Image-based spatial reasoning data
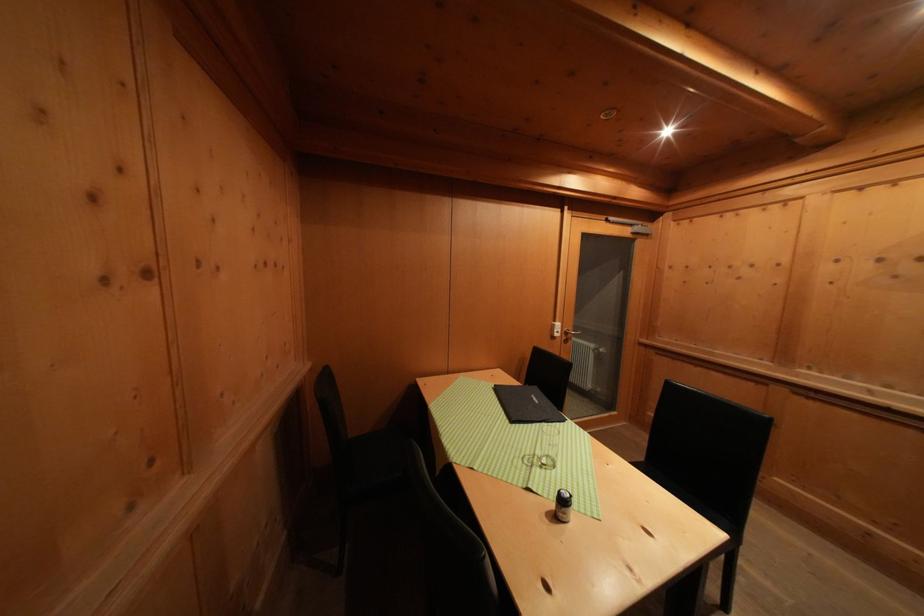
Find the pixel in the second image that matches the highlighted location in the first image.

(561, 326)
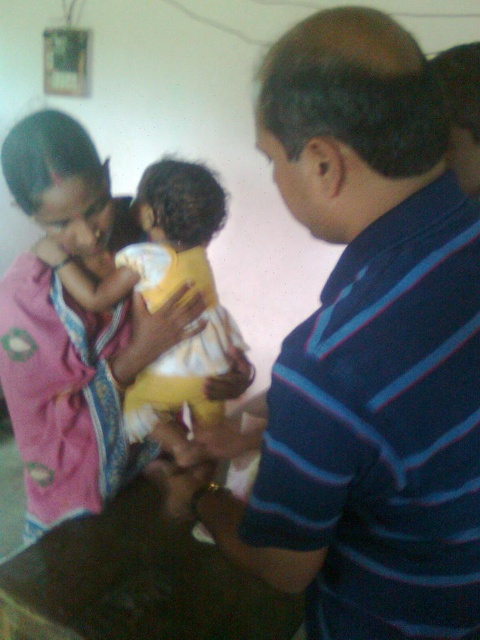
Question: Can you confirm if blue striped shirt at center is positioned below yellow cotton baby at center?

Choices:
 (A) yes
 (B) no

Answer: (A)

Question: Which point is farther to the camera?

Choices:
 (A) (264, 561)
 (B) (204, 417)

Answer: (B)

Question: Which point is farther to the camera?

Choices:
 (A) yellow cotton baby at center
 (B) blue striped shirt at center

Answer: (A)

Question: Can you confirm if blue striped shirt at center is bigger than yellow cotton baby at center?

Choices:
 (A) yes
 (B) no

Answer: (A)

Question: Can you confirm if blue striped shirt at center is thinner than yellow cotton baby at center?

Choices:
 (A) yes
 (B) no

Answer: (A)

---

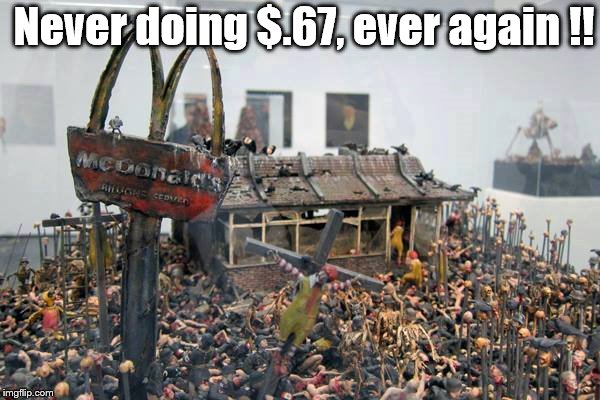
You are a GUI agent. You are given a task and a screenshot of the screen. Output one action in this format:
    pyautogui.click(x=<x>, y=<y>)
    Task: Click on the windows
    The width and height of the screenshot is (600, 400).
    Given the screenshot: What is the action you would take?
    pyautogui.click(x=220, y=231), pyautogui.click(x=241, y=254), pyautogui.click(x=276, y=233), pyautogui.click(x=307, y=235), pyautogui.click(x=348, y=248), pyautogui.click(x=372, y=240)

■ Exercise ■
Reproduce the data verbatim from the line with "You are a GUI" through the line with "Given the screenshot: What", including both of those lines.

■ Result ■
You are a GUI agent. You are given a task and a screenshot of the screen. Output one action in this format:
    pyautogui.click(x=<x>, y=<y>)
    Task: Click on the windows
    The width and height of the screenshot is (600, 400).
    Given the screenshot: What is the action you would take?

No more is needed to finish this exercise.